(What you have to do): Write out again only the lines running from the one that contains "R17: 3.3k (DIS2, THR2) -> 2.2k (DIS2, THR2)" to the end of the records below, including both the first and the last.

(Extracted material):
——————

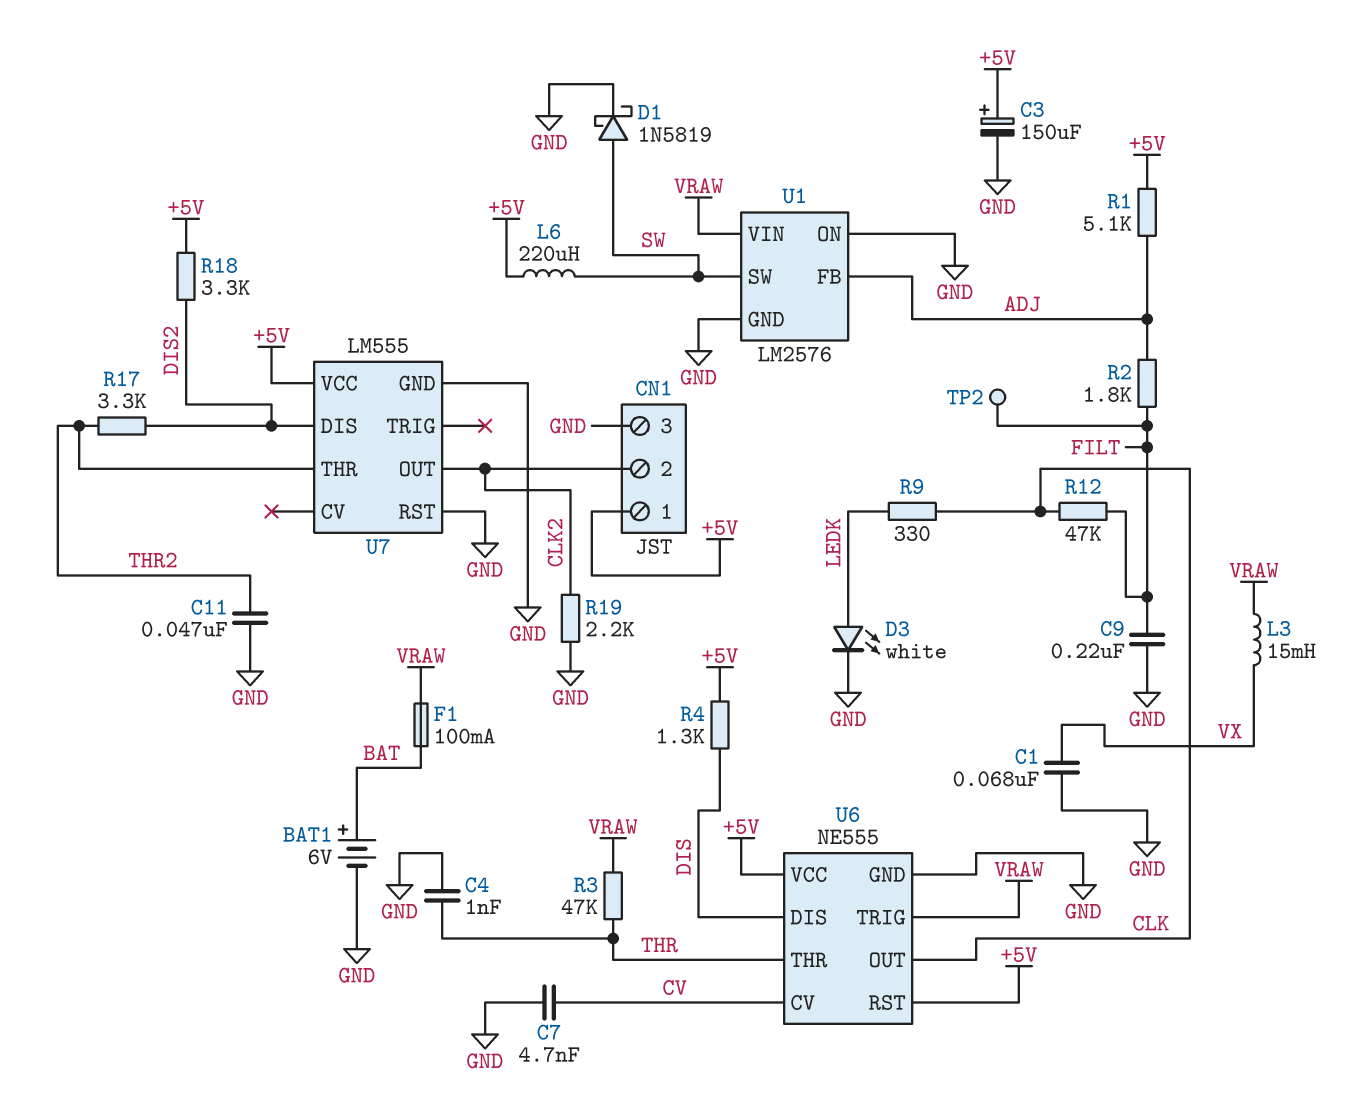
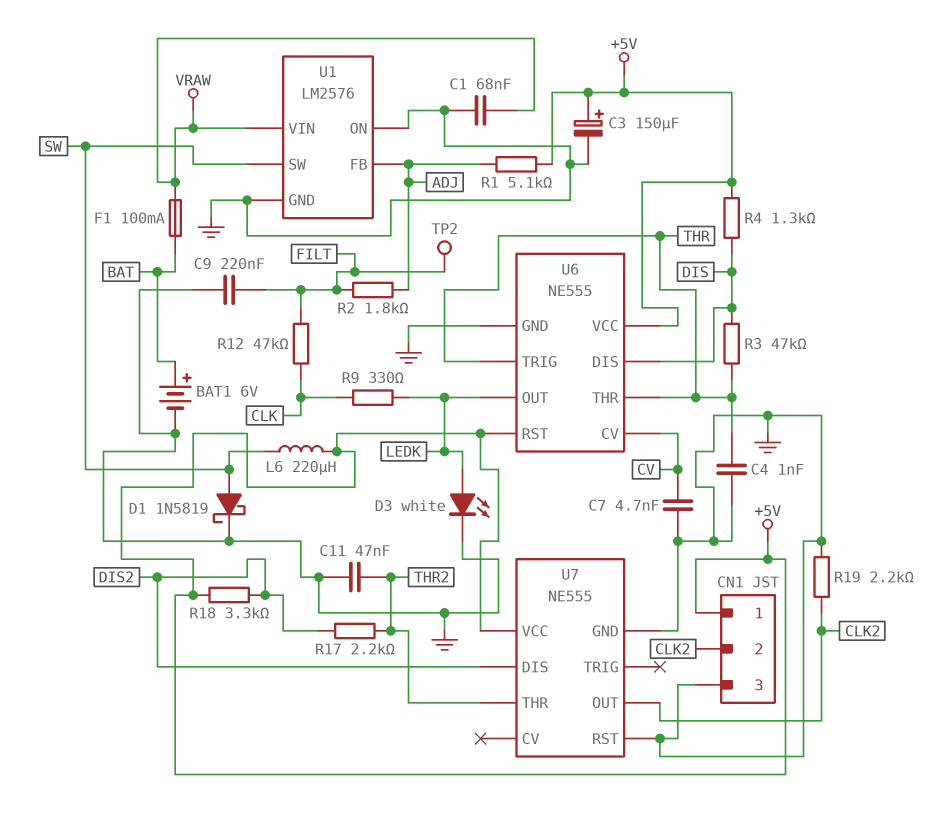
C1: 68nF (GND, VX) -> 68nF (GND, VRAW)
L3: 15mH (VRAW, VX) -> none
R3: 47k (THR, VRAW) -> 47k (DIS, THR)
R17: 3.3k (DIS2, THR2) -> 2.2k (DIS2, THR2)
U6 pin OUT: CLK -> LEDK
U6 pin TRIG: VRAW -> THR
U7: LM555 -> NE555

——————

(Task output):
R17: 3.3k (DIS2, THR2) -> 2.2k (DIS2, THR2)
U6 pin OUT: CLK -> LEDK
U6 pin TRIG: VRAW -> THR
U7: LM555 -> NE555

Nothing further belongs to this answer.